WHAT TO WORK ON:
Read through the data, and wherever a line holds the word "lime", write that line out.
[TASK INPUT]
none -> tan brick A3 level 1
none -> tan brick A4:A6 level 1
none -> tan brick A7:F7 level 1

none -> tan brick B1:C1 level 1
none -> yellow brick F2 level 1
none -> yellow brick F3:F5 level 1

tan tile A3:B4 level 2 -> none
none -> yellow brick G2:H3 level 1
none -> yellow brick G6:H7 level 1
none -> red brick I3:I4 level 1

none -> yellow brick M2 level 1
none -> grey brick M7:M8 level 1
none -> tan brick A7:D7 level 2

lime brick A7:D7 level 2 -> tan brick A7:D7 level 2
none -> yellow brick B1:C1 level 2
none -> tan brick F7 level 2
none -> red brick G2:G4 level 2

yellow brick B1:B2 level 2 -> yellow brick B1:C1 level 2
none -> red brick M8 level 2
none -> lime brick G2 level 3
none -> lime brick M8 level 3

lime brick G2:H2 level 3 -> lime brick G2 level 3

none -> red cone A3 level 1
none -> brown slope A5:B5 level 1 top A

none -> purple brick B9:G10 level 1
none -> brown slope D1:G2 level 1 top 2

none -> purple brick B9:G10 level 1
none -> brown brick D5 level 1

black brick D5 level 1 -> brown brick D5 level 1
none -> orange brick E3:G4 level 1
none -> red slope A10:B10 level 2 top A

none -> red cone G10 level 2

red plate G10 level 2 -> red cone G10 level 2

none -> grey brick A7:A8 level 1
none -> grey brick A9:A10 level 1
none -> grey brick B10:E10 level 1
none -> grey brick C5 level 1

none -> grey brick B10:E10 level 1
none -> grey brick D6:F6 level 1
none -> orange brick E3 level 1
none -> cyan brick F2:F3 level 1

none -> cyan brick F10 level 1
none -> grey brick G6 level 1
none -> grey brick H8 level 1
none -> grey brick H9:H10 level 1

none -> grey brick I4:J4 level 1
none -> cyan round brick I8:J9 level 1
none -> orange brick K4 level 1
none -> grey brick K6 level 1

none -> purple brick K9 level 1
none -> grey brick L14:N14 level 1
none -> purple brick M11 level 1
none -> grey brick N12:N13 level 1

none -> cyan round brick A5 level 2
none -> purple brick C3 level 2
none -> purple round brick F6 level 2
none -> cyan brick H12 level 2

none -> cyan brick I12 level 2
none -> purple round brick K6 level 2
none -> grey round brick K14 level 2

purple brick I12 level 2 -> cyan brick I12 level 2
[/TASK INPUT]
WRITTEN ANSWER:
lime brick A7:D7 level 2 -> tan brick A7:D7 level 2
none -> lime brick G2 level 3
none -> lime brick M8 level 3
lime brick G2:H2 level 3 -> lime brick G2 level 3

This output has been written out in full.